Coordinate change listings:
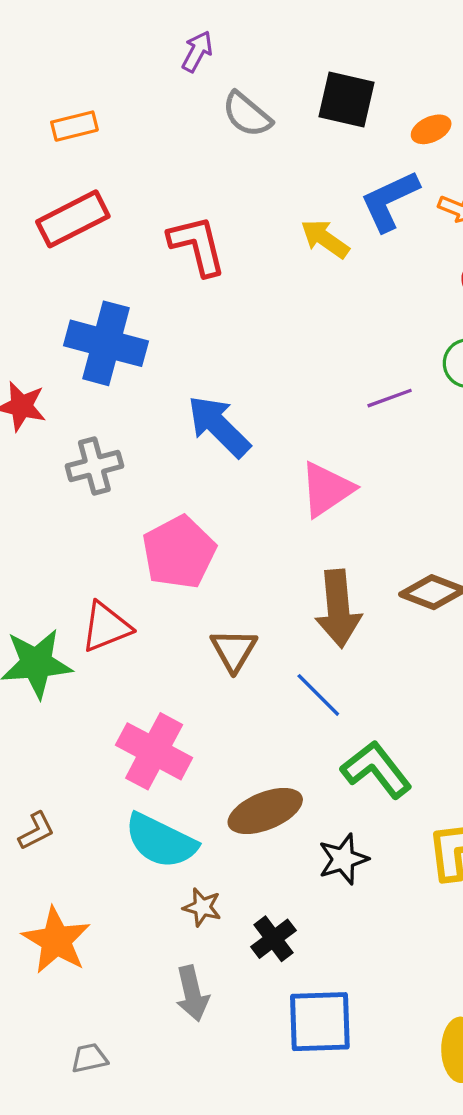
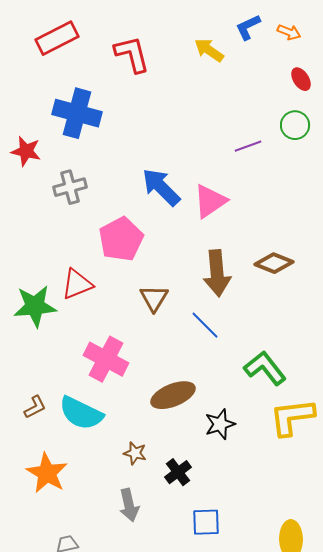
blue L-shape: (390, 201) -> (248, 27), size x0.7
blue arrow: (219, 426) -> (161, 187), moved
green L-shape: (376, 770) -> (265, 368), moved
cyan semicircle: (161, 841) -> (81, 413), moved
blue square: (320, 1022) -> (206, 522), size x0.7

EXERCISE INSTRUCTIONS: Make a copy of each line in the records above that has the word "blue".

PROBLEM SOLUTION:
blue L-shape: (390, 201) -> (248, 27), size x0.7
blue arrow: (219, 426) -> (161, 187), moved
blue square: (320, 1022) -> (206, 522), size x0.7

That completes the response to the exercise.